**RECORDS TO PROCESS:**

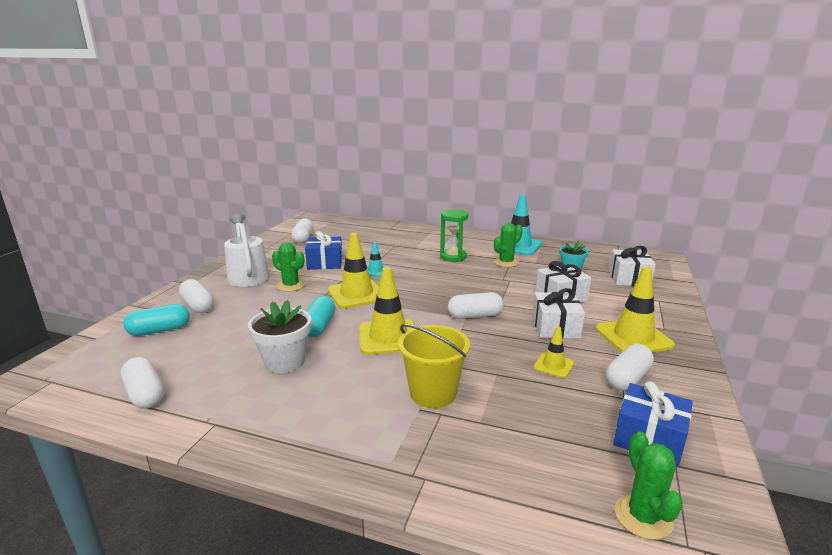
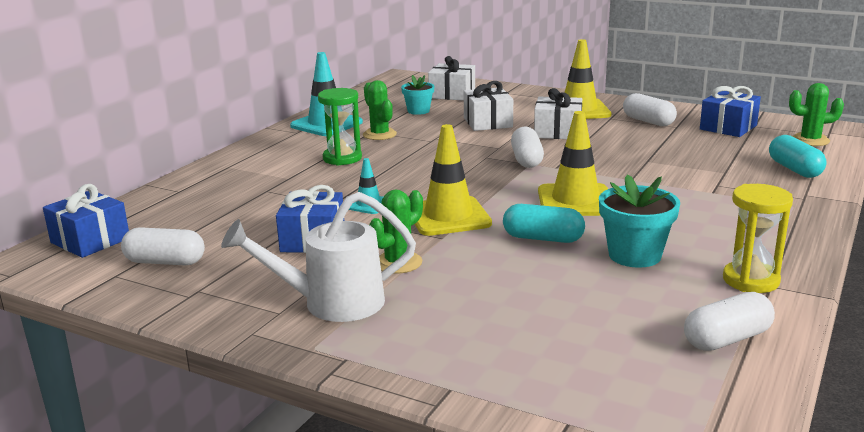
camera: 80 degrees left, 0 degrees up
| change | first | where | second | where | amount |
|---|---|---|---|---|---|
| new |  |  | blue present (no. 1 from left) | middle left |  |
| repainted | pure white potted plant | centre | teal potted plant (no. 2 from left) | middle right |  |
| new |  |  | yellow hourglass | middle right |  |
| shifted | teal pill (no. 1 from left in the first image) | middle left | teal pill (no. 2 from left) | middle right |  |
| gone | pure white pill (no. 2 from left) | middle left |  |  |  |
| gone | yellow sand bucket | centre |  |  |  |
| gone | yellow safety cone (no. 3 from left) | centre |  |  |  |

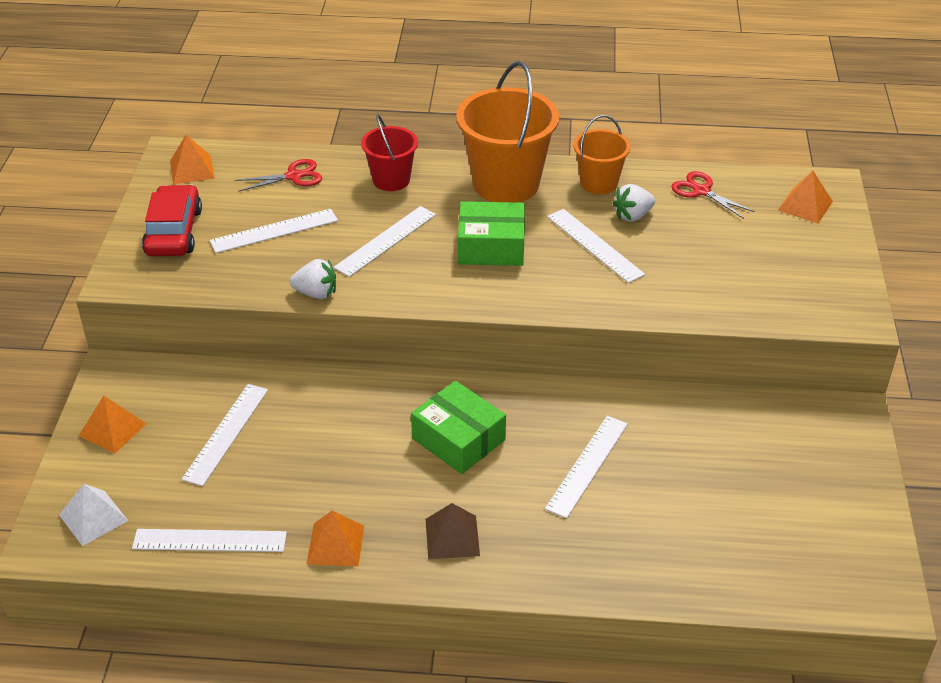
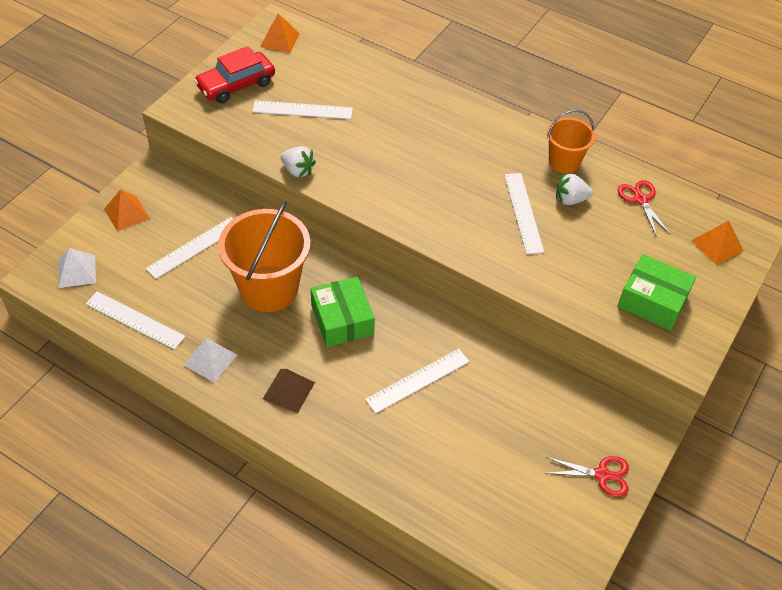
camera: 25 degrees right, 10 degrees up
| change | first | where | second | where | amount |
|---|---|---|---|---|---|
| repainted | bright orange pyramid (no. 3 from left) | bottom centre | pure white pyramid (no. 2 from left) | middle left |  |
| rotated | scarlet car | top left |  | top left | 150 degrees counterclockwise |
| shifted | bright orange sand bucket (no. 1 from left) | top centre |  | centre |  |
| shifted | scarlet scissors (no. 1 from left) | top left |  | bottom right |  |
| shifted | leaf-green package (no. 2 from left) | centre |  | middle right |  |
| gone | pure white ruler (no. 4 from left) | centre |  |  |  |
| gone | scarlet sand bucket | top centre |  |  |  |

**TASK GOAL:** Repeat each entry above word for word, leaving every picture out.

**COMPLETED EXERCISE:**
camera: 80 degrees left, 0 degrees up
| change | first | where | second | where | amount |
|---|---|---|---|---|---|
| new |  |  | blue present (no. 1 from left) | middle left |  |
| repainted | pure white potted plant | centre | teal potted plant (no. 2 from left) | middle right |  |
| new |  |  | yellow hourglass | middle right |  |
| shifted | teal pill (no. 1 from left in the first image) | middle left | teal pill (no. 2 from left) | middle right |  |
| gone | pure white pill (no. 2 from left) | middle left |  |  |  |
| gone | yellow sand bucket | centre |  |  |  |
| gone | yellow safety cone (no. 3 from left) | centre |  |  |  |

camera: 25 degrees right, 10 degrees up
| change | first | where | second | where | amount |
|---|---|---|---|---|---|
| repainted | bright orange pyramid (no. 3 from left) | bottom centre | pure white pyramid (no. 2 from left) | middle left |  |
| rotated | scarlet car | top left |  | top left | 150 degrees counterclockwise |
| shifted | bright orange sand bucket (no. 1 from left) | top centre |  | centre |  |
| shifted | scarlet scissors (no. 1 from left) | top left |  | bottom right |  |
| shifted | leaf-green package (no. 2 from left) | centre |  | middle right |  |
| gone | pure white ruler (no. 4 from left) | centre |  |  |  |
| gone | scarlet sand bucket | top centre |  |  |  |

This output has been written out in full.